▽
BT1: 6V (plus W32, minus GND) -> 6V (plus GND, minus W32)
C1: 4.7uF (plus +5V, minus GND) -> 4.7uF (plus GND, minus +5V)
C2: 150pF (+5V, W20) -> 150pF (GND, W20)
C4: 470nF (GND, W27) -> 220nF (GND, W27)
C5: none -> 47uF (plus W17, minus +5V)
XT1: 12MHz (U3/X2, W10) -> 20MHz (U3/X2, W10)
△
▽
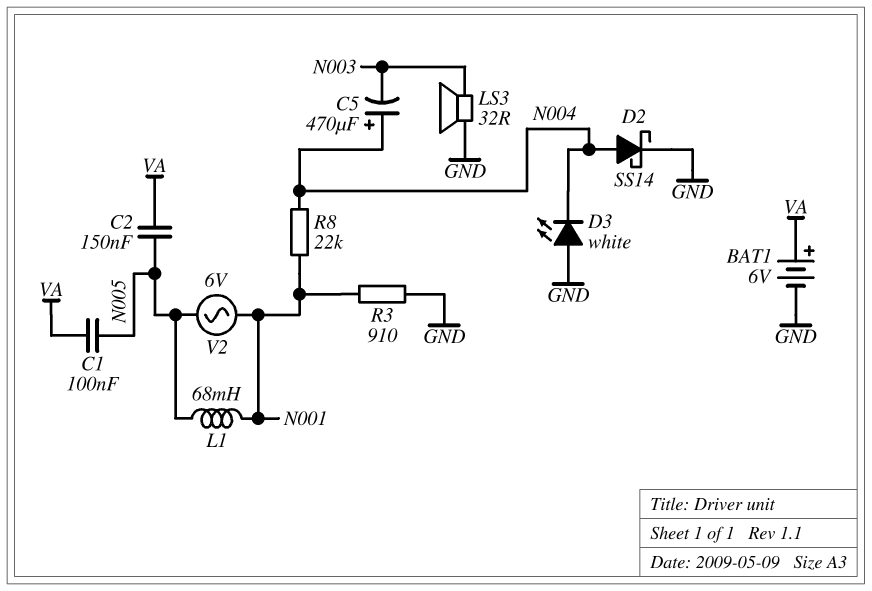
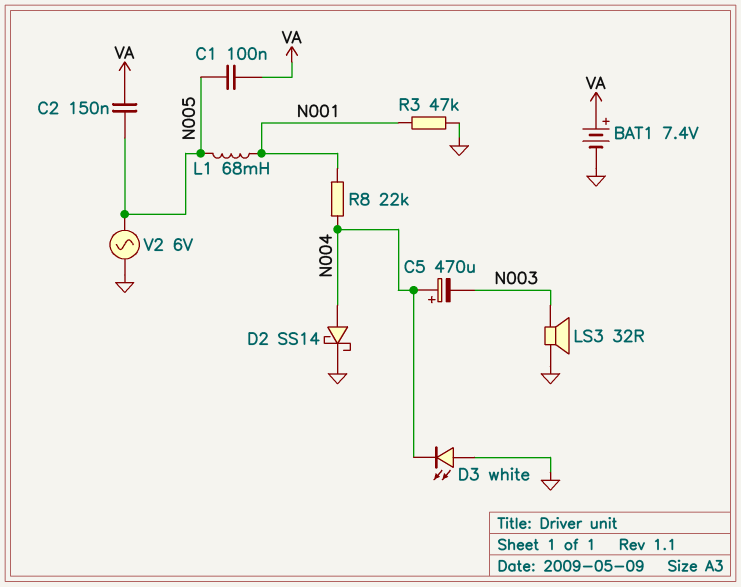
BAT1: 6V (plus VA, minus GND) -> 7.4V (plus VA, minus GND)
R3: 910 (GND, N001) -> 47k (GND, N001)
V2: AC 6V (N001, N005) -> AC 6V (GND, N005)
△
What you have to do
Output the lines above between the one holding "C5: none -> 47uF (plus W17, minus +5V)" and the one holding "XT1: 12MHz (U3/X2, W10) -> 20MHz (U3/X2, W10)", inclusive, with nothing before or after them.

Problem solution
C5: none -> 47uF (plus W17, minus +5V)
XT1: 12MHz (U3/X2, W10) -> 20MHz (U3/X2, W10)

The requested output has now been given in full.